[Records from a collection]

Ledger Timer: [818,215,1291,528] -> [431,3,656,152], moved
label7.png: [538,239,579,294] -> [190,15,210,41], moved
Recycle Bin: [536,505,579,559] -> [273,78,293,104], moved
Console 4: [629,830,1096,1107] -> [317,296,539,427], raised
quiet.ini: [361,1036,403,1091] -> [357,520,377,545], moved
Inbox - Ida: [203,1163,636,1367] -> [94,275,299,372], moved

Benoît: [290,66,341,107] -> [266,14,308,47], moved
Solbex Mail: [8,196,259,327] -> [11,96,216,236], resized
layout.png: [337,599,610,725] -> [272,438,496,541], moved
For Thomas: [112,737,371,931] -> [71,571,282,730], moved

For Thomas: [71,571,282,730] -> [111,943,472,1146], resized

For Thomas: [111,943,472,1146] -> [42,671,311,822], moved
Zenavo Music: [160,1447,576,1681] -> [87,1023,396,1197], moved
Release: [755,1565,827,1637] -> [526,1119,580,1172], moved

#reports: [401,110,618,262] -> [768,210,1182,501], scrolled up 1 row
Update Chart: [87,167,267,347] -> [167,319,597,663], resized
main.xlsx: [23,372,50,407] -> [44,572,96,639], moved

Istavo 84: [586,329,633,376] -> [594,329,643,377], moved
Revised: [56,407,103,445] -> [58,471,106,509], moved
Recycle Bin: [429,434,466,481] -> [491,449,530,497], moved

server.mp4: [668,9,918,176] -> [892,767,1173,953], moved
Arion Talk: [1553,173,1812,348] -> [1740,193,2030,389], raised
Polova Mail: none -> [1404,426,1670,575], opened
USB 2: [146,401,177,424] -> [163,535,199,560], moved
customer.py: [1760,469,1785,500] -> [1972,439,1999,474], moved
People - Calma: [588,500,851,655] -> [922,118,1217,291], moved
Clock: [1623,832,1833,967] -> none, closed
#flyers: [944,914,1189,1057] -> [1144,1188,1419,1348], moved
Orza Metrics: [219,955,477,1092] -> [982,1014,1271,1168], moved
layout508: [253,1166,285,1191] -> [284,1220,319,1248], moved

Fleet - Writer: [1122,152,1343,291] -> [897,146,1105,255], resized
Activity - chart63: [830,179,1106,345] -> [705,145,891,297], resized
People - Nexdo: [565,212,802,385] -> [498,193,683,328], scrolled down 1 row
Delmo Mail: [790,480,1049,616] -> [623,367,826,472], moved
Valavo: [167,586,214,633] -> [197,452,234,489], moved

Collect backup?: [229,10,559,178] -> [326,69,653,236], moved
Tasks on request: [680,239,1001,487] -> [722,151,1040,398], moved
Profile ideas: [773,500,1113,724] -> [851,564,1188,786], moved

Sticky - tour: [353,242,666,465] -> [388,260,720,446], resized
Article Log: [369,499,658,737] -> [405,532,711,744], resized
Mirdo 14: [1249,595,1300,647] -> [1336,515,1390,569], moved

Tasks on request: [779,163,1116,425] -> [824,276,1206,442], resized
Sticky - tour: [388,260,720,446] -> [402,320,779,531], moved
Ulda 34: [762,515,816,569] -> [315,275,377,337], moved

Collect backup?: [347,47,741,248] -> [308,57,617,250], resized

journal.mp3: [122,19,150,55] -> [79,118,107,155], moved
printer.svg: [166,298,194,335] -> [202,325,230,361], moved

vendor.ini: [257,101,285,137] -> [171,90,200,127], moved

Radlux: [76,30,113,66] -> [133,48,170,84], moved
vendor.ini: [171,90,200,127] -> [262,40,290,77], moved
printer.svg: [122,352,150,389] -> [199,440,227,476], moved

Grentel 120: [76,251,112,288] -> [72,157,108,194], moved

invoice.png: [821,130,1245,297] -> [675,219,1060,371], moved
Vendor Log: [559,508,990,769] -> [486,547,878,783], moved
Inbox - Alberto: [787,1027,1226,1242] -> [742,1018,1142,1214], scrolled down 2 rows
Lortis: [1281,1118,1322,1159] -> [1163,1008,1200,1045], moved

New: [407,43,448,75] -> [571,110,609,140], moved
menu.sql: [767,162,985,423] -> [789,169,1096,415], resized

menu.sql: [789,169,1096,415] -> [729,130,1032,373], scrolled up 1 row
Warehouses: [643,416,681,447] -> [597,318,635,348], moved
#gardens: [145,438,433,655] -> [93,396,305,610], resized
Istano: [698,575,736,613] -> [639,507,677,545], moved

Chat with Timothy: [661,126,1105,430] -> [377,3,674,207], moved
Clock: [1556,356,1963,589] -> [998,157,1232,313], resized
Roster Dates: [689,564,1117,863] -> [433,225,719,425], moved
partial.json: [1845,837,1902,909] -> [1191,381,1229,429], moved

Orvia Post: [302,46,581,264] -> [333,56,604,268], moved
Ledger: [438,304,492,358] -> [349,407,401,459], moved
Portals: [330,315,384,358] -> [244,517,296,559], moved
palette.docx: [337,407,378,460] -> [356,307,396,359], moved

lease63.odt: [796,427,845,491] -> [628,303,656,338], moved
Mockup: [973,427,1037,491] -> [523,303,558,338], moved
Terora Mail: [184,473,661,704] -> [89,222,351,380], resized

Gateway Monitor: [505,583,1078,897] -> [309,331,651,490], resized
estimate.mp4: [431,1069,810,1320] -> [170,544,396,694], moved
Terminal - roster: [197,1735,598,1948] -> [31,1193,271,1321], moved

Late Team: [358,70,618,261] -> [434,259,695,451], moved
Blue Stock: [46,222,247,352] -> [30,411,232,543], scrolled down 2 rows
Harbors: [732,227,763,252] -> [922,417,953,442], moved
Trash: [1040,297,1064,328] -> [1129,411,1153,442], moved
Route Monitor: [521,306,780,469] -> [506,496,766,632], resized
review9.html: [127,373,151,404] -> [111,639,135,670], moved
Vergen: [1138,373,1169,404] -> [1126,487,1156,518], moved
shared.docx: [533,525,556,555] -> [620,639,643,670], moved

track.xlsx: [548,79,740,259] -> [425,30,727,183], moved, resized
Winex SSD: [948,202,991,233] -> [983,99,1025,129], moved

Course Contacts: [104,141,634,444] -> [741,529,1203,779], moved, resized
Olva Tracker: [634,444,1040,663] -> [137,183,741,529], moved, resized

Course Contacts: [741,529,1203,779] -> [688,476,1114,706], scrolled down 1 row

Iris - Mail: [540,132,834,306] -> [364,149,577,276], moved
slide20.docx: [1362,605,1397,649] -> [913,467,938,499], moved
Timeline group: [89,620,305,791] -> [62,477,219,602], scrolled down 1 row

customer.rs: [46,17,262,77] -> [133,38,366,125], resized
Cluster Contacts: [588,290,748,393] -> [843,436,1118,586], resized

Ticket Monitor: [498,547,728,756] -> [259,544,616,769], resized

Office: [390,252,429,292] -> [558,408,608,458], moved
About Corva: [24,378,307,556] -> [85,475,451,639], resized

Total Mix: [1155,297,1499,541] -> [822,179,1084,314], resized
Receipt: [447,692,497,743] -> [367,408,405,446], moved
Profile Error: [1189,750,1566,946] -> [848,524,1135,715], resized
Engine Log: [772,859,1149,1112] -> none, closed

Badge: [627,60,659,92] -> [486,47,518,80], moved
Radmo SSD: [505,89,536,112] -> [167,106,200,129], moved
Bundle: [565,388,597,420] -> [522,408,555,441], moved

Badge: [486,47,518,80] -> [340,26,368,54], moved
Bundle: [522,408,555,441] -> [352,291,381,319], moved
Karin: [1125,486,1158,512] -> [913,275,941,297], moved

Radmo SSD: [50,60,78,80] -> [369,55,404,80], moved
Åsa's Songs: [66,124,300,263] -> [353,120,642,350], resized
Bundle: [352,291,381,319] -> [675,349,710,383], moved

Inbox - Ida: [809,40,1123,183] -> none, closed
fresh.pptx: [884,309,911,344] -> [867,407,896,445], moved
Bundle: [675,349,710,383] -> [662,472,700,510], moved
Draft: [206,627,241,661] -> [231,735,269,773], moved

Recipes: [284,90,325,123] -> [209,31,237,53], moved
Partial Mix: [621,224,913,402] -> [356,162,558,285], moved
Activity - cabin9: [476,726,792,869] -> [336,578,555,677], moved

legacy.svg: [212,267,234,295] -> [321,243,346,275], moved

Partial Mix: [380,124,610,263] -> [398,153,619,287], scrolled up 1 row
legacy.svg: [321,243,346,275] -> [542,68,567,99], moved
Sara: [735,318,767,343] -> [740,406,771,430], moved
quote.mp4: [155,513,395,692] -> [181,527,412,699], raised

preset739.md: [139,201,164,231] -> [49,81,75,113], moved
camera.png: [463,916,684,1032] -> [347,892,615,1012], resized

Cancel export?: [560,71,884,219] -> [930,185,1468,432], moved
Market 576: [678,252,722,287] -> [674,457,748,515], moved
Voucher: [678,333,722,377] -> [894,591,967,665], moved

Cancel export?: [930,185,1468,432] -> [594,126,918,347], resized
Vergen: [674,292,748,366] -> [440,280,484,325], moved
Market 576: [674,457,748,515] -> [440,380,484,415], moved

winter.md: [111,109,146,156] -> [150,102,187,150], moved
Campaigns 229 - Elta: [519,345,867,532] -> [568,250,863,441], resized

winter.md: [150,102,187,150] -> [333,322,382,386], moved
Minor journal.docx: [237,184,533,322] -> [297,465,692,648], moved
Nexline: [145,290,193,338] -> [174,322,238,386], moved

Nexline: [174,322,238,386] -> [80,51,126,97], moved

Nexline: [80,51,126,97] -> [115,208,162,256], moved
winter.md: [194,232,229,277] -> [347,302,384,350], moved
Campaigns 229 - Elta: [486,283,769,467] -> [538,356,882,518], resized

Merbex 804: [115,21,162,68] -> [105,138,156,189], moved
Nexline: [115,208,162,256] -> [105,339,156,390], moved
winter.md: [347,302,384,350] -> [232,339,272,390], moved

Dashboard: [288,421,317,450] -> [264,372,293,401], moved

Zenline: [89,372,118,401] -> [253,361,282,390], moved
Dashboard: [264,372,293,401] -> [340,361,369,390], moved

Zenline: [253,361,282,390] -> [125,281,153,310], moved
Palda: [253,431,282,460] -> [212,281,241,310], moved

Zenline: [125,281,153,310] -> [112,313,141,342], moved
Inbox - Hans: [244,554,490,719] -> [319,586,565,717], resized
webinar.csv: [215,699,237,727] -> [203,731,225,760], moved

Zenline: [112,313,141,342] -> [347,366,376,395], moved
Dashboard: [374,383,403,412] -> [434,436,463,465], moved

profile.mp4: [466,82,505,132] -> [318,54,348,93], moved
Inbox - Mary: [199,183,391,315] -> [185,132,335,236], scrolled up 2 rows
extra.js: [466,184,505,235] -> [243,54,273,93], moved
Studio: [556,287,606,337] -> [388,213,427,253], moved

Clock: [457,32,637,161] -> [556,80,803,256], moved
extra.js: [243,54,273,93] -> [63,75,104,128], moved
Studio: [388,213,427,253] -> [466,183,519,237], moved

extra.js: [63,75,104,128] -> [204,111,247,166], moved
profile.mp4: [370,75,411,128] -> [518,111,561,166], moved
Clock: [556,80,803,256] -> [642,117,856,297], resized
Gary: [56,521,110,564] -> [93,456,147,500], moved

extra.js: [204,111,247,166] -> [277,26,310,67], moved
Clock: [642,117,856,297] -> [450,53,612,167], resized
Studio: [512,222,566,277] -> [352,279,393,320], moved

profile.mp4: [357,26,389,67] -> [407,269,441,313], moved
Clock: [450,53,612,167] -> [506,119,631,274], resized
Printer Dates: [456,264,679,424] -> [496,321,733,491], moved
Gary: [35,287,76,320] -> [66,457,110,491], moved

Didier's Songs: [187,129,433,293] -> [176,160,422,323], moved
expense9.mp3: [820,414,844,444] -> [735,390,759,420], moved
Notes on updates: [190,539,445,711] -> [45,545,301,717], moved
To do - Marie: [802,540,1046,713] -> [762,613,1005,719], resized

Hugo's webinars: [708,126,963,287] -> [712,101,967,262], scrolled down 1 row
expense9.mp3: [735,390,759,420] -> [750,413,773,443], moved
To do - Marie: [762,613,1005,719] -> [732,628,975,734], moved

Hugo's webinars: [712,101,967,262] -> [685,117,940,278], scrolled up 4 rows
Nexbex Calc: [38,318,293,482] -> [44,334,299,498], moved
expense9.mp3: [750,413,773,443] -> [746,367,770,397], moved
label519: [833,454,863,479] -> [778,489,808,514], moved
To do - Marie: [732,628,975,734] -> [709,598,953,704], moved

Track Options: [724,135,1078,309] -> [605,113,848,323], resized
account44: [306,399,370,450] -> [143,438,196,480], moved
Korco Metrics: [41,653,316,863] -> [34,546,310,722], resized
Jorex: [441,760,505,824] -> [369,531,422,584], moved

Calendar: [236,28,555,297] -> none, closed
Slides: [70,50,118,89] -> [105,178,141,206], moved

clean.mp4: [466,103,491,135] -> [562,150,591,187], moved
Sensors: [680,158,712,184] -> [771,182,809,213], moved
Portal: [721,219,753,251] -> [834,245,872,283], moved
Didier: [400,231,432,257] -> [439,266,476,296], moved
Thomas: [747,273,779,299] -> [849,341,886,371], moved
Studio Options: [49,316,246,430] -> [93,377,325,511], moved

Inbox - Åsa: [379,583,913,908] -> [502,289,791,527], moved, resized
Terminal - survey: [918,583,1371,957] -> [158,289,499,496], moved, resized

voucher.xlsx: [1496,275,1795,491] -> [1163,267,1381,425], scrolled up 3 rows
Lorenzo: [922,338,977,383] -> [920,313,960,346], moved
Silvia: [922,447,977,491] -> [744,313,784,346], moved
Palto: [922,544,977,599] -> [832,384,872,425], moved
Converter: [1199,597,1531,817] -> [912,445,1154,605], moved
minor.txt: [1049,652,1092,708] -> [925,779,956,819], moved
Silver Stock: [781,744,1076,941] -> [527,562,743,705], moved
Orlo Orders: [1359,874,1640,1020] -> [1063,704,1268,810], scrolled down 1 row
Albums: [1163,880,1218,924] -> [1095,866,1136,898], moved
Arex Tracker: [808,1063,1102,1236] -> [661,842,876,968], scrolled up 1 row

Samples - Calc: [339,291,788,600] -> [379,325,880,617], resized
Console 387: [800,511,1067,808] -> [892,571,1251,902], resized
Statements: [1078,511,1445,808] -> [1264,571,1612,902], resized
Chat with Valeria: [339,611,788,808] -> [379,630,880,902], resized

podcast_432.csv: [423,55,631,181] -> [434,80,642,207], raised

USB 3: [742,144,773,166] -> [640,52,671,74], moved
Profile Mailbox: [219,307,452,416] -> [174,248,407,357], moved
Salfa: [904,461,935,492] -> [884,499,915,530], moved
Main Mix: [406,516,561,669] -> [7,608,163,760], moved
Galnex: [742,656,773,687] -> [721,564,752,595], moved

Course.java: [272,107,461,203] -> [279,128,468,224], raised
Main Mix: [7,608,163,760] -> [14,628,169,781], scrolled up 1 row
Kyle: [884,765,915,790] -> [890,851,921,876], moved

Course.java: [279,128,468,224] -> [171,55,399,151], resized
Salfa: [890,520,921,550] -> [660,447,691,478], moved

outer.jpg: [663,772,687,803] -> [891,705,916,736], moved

# Exercise objective
Of the entries above, transcribe exactly those lines that fall between the line containing "track.xlsx: [548,79,740,259] ->" and the line containing "Radmo SSD: [505,89,536,112]", together with those two lines.

# Response
track.xlsx: [548,79,740,259] -> [425,30,727,183], moved, resized
Winex SSD: [948,202,991,233] -> [983,99,1025,129], moved

Course Contacts: [104,141,634,444] -> [741,529,1203,779], moved, resized
Olva Tracker: [634,444,1040,663] -> [137,183,741,529], moved, resized

Course Contacts: [741,529,1203,779] -> [688,476,1114,706], scrolled down 1 row

Iris - Mail: [540,132,834,306] -> [364,149,577,276], moved
slide20.docx: [1362,605,1397,649] -> [913,467,938,499], moved
Timeline group: [89,620,305,791] -> [62,477,219,602], scrolled down 1 row

customer.rs: [46,17,262,77] -> [133,38,366,125], resized
Cluster Contacts: [588,290,748,393] -> [843,436,1118,586], resized

Ticket Monitor: [498,547,728,756] -> [259,544,616,769], resized

Office: [390,252,429,292] -> [558,408,608,458], moved
About Corva: [24,378,307,556] -> [85,475,451,639], resized

Total Mix: [1155,297,1499,541] -> [822,179,1084,314], resized
Receipt: [447,692,497,743] -> [367,408,405,446], moved
Profile Error: [1189,750,1566,946] -> [848,524,1135,715], resized
Engine Log: [772,859,1149,1112] -> none, closed

Badge: [627,60,659,92] -> [486,47,518,80], moved
Radmo SSD: [505,89,536,112] -> [167,106,200,129], moved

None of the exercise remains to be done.